» **Task to carry out**: The lines to be set down run from the line containing "Mask all regionsof" through the final line of the data below; print them exactly and print nothing else.

» **Input**:
-----

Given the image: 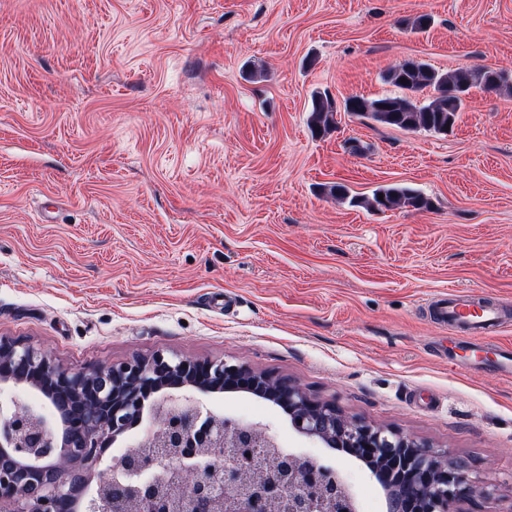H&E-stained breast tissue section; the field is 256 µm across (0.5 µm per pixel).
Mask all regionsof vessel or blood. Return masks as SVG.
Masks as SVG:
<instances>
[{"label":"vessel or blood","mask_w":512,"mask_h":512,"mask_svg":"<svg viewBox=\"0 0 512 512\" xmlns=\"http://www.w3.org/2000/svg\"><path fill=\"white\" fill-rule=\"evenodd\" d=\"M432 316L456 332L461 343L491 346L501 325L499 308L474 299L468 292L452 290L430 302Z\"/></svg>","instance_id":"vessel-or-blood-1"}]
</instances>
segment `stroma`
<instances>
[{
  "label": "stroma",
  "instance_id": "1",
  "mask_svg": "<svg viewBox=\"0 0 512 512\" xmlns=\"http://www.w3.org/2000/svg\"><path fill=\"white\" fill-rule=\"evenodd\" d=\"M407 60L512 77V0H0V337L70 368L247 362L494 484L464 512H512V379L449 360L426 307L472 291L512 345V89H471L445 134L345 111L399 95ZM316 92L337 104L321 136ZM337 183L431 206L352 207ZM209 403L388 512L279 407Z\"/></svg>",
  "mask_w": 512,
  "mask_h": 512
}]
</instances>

-----

» **Task result**:
Mask all regionsof vessel or blood. Return masks as SVG.
Masks as SVG:
<instances>
[{"label":"vessel or blood","mask_w":512,"mask_h":512,"mask_svg":"<svg viewBox=\"0 0 512 512\" xmlns=\"http://www.w3.org/2000/svg\"><path fill=\"white\" fill-rule=\"evenodd\" d=\"M432 316L456 332L461 343L491 346L501 325L499 308L474 299L468 292L452 290L430 302Z\"/></svg>","instance_id":"vessel-or-blood-1"}]
</instances>
segment `stroma`
<instances>
[{
  "label": "stroma",
  "instance_id": "1",
  "mask_svg": "<svg viewBox=\"0 0 512 512\" xmlns=\"http://www.w3.org/2000/svg\"><path fill=\"white\" fill-rule=\"evenodd\" d=\"M407 60L512 77V0H0V337L70 368L247 362L494 484L464 512H512V379L449 360L426 307L472 291L512 345V89H471L445 134L345 111L399 95ZM316 92L337 104L321 136ZM337 183L431 206L352 207ZM209 403L388 512L279 407Z\"/></svg>",
  "mask_w": 512,
  "mask_h": 512
}]
</instances>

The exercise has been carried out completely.